◆ **Provided entries**:
- - - - - - -

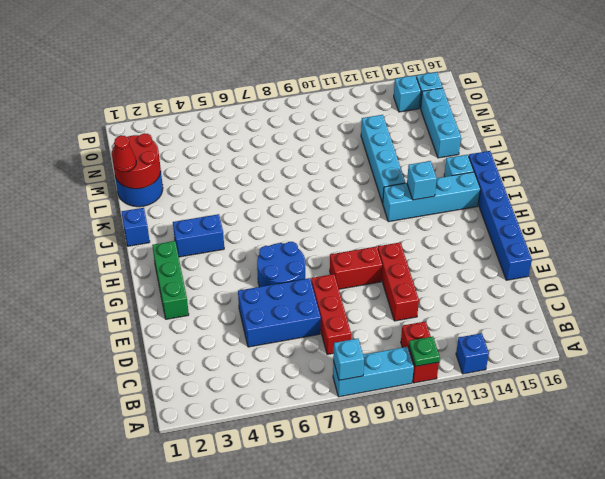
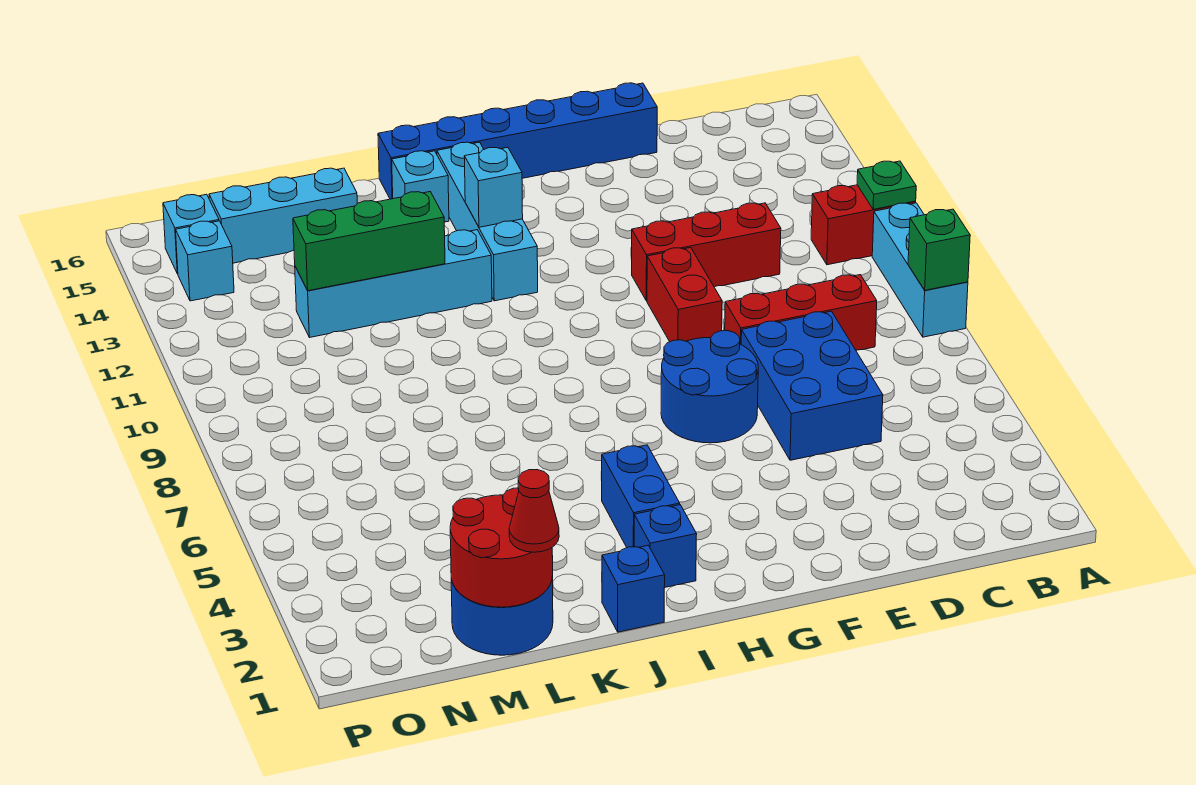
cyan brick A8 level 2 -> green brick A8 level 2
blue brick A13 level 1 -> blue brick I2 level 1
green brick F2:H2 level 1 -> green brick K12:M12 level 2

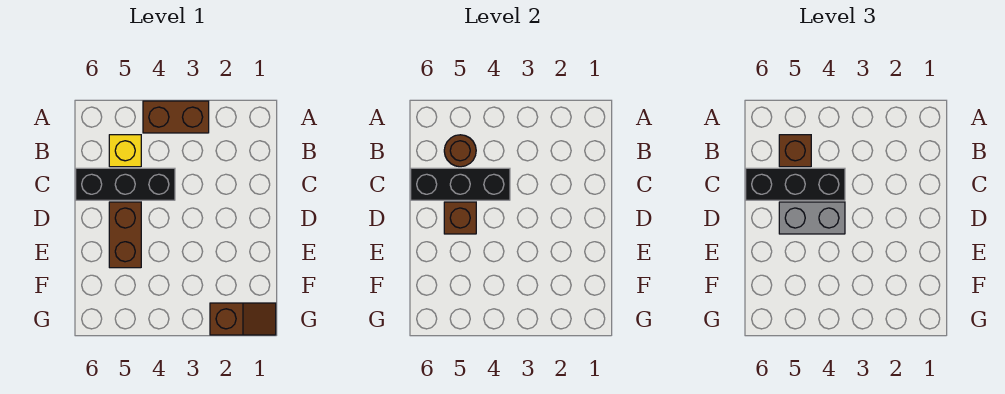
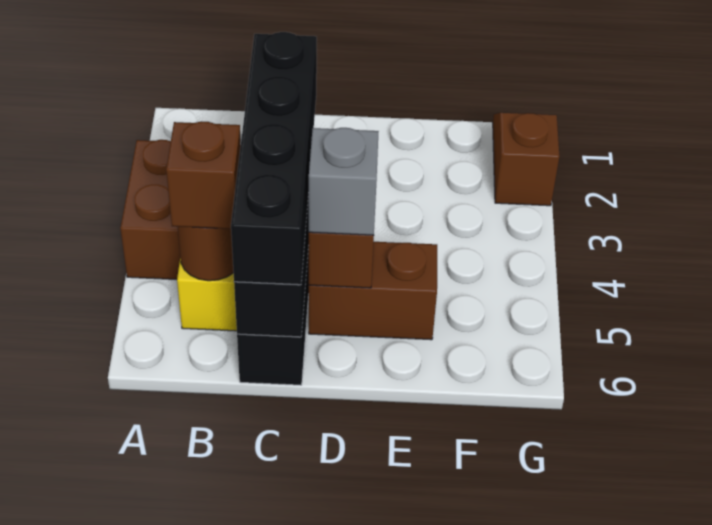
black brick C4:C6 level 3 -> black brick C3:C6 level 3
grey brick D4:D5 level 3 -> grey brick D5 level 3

- - - - - - -

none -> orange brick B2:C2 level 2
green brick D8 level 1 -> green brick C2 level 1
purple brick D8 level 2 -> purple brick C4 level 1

- - - - - - -

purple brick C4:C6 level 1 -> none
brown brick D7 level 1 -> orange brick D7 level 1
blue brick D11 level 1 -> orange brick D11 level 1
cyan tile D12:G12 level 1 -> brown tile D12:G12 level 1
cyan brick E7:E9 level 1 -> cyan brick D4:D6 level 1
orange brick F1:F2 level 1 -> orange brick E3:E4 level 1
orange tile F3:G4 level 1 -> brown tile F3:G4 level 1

- - - - - - -

◆ **What the exercise asks**: Filter the data above by the word "orange" and copy every line that matches.

◆ **The completed task**:
none -> orange brick B2:C2 level 2
brown brick D7 level 1 -> orange brick D7 level 1
blue brick D11 level 1 -> orange brick D11 level 1
orange brick F1:F2 level 1 -> orange brick E3:E4 level 1
orange tile F3:G4 level 1 -> brown tile F3:G4 level 1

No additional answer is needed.